Exercise goal: What is needed is every line from the one holding "D4: LED blue" to the last line of the data below, printed exactly and without pictures.

Before-and-after change records:

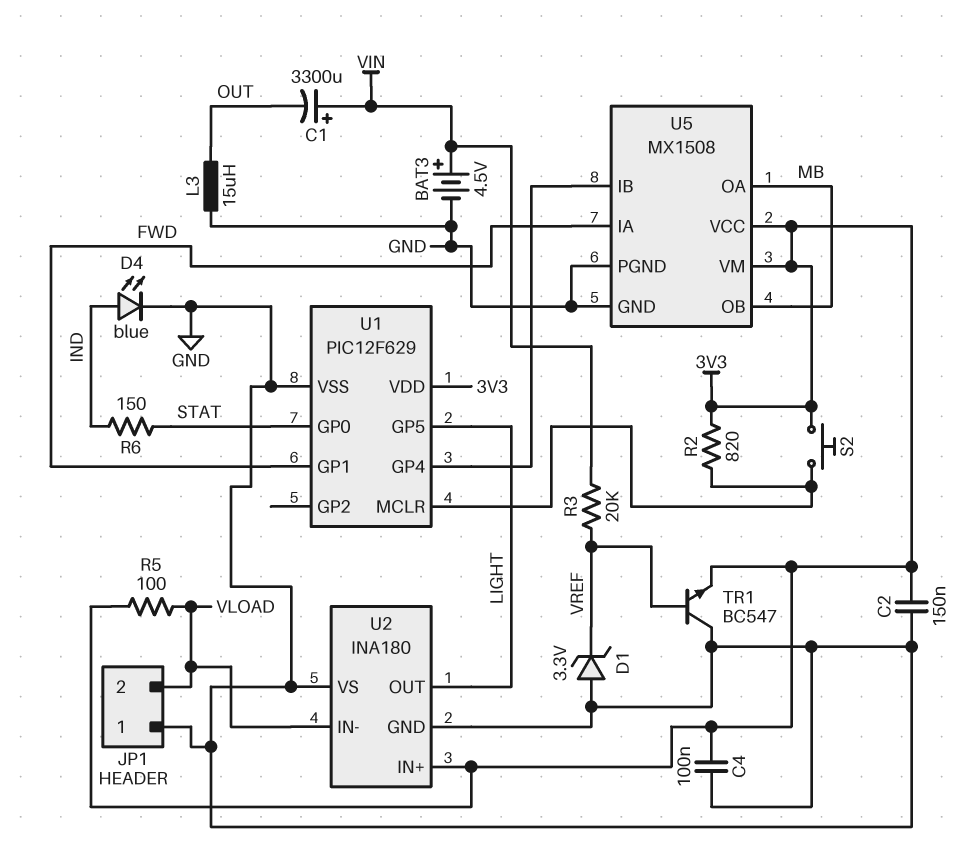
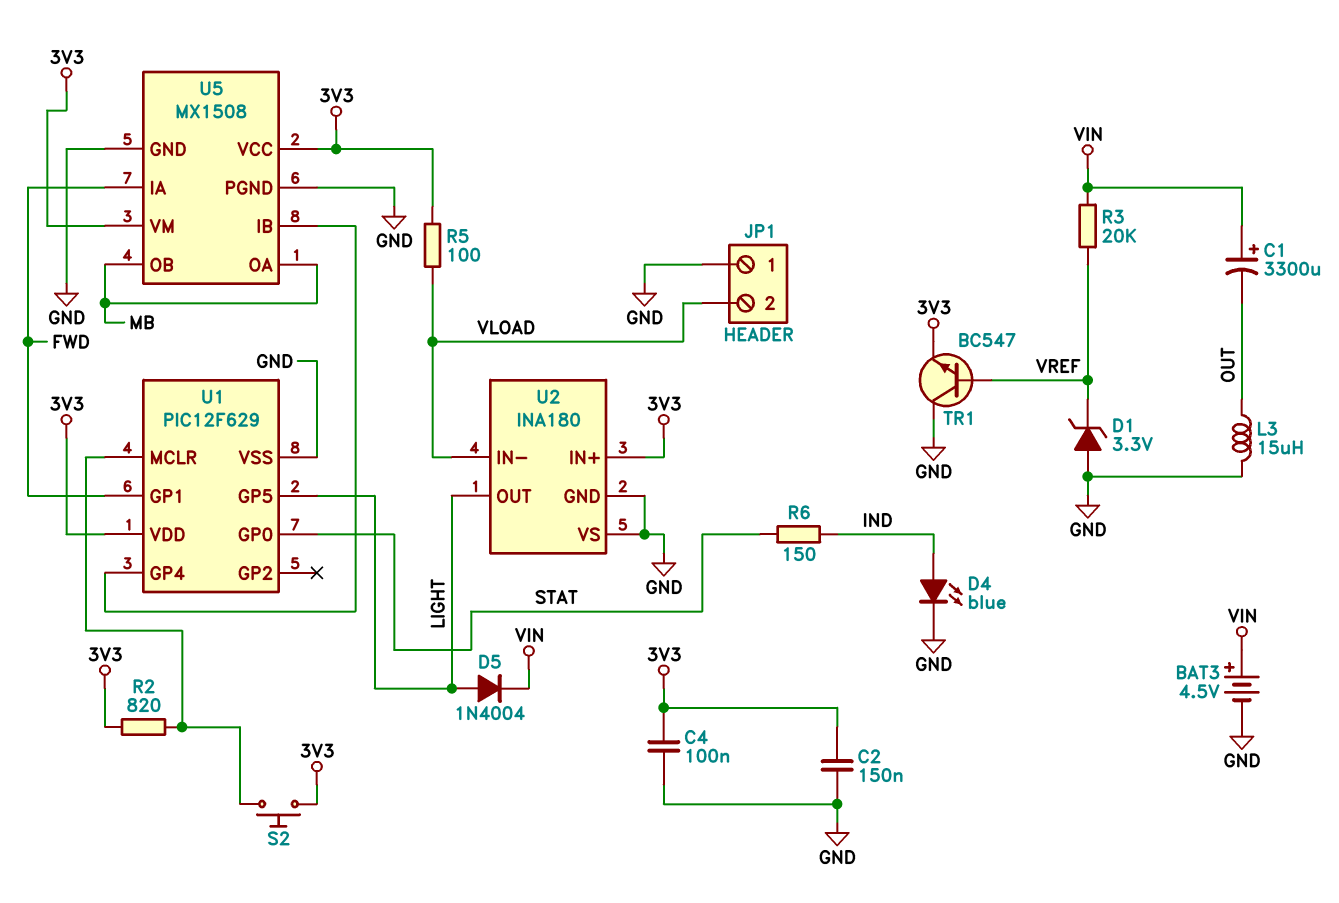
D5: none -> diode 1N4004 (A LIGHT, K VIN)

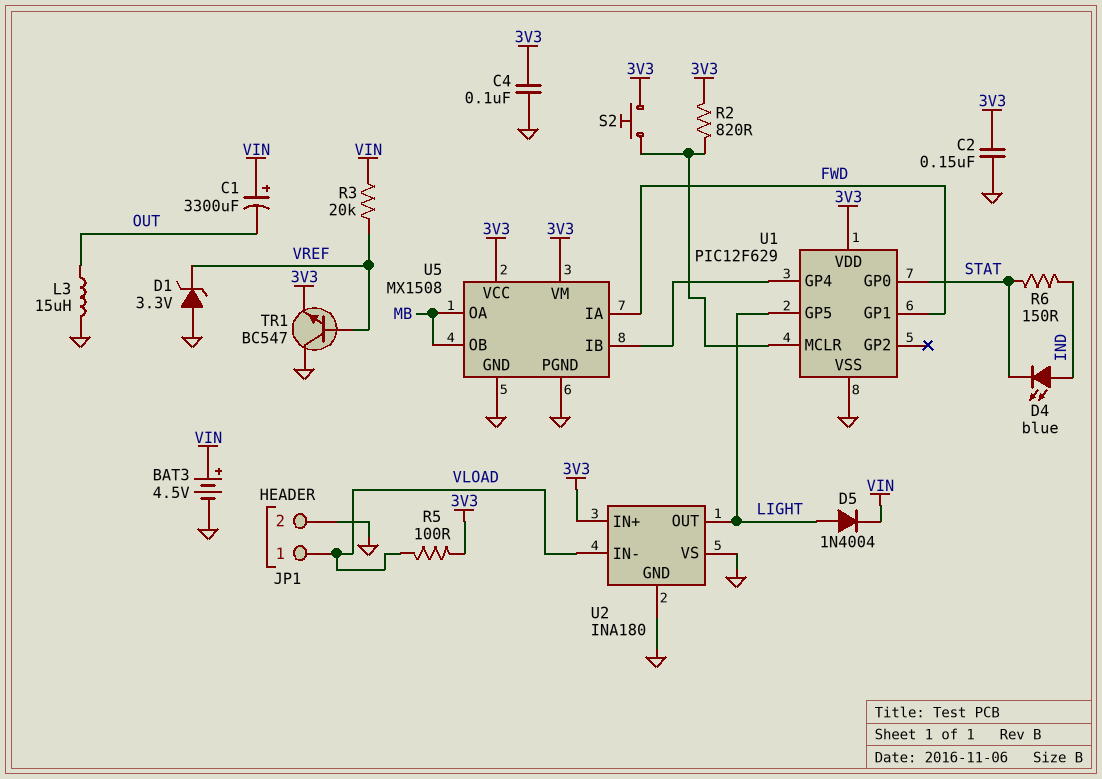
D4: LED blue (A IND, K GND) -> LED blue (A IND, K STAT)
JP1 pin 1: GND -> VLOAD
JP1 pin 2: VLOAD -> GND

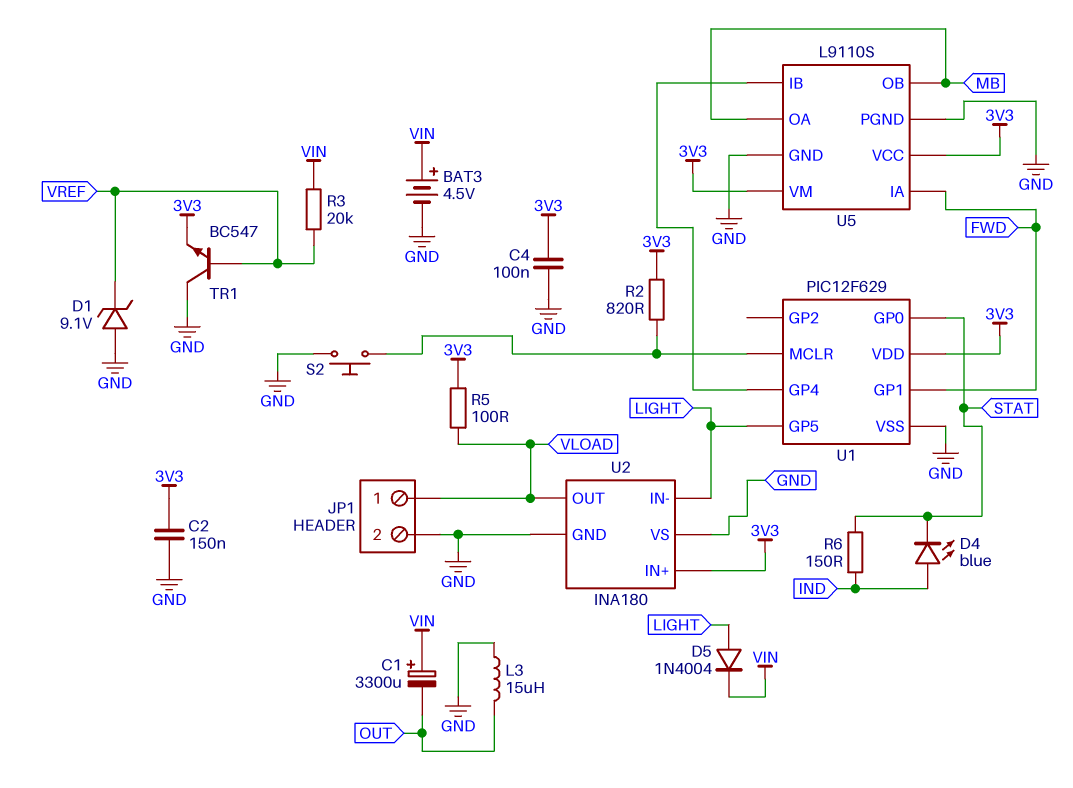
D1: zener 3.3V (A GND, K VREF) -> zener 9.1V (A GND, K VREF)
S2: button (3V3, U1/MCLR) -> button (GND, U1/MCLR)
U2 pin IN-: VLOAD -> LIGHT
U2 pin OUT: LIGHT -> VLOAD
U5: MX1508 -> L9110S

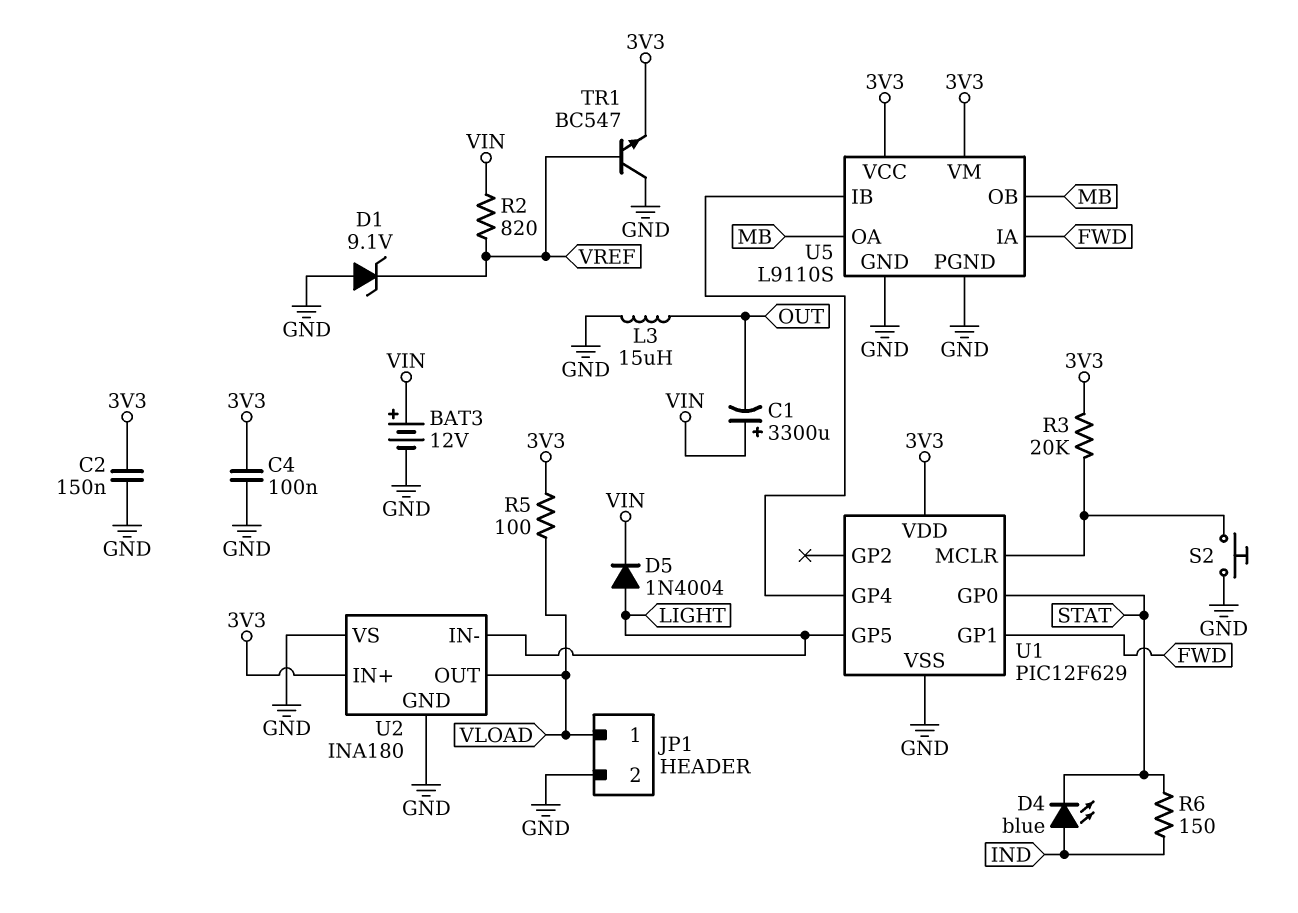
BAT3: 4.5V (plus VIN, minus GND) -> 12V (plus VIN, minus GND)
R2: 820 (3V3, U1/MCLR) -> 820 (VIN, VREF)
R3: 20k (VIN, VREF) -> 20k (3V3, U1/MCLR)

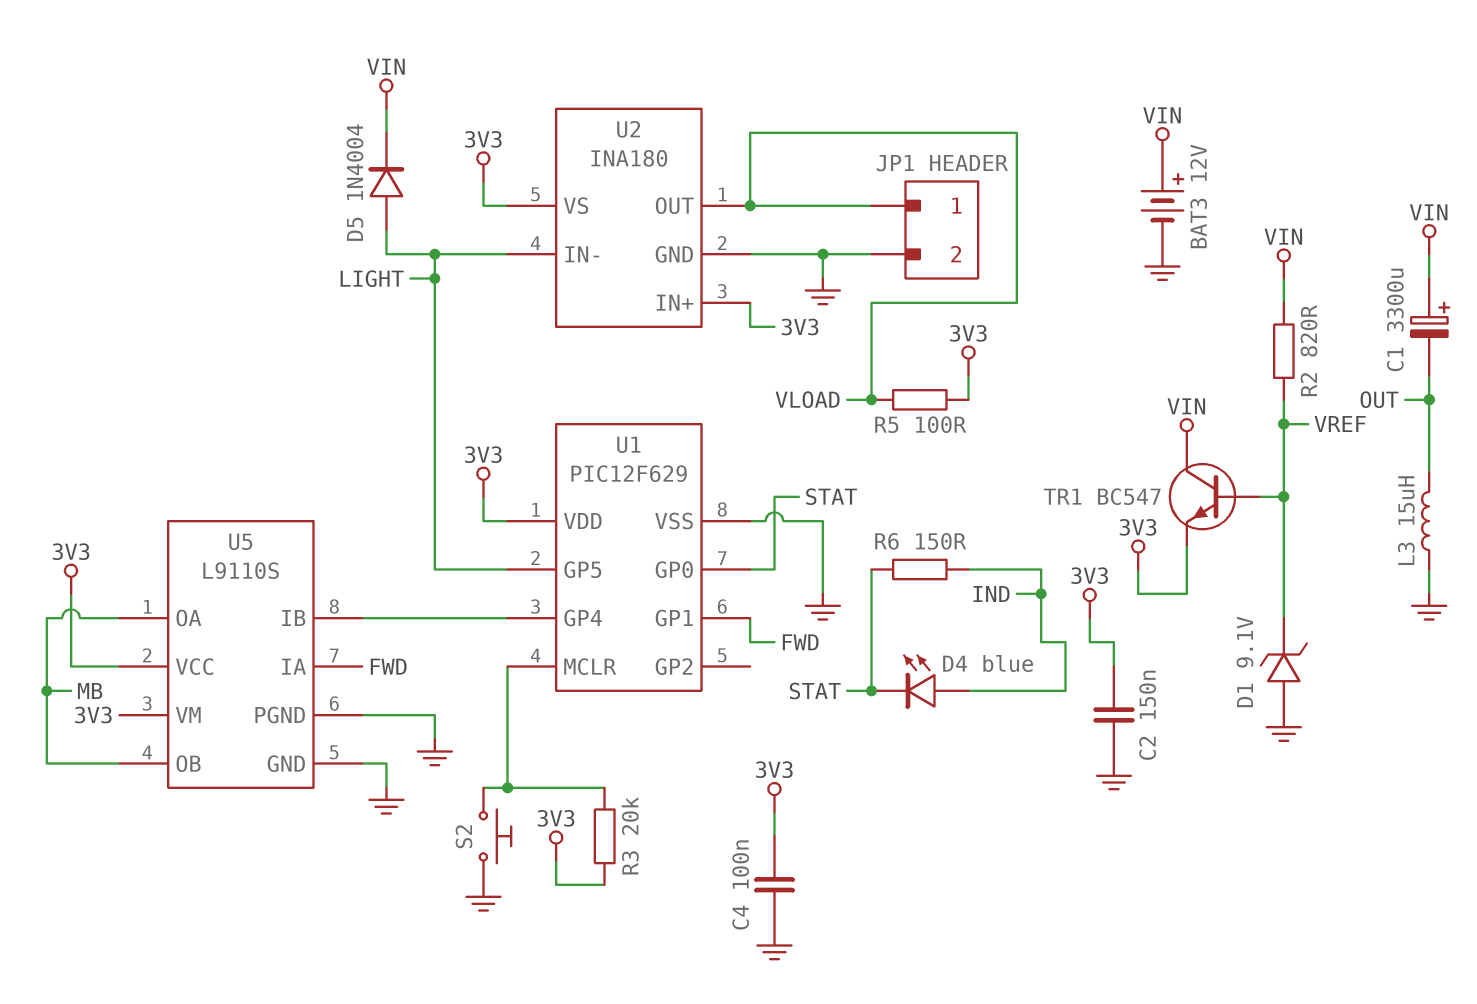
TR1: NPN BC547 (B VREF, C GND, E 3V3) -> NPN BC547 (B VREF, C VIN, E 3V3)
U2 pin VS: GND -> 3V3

Exercise output:
D4: LED blue (A IND, K GND) -> LED blue (A IND, K STAT)
JP1 pin 1: GND -> VLOAD
JP1 pin 2: VLOAD -> GND

D1: zener 3.3V (A GND, K VREF) -> zener 9.1V (A GND, K VREF)
S2: button (3V3, U1/MCLR) -> button (GND, U1/MCLR)
U2 pin IN-: VLOAD -> LIGHT
U2 pin OUT: LIGHT -> VLOAD
U5: MX1508 -> L9110S

BAT3: 4.5V (plus VIN, minus GND) -> 12V (plus VIN, minus GND)
R2: 820 (3V3, U1/MCLR) -> 820 (VIN, VREF)
R3: 20k (VIN, VREF) -> 20k (3V3, U1/MCLR)

TR1: NPN BC547 (B VREF, C GND, E 3V3) -> NPN BC547 (B VREF, C VIN, E 3V3)
U2 pin VS: GND -> 3V3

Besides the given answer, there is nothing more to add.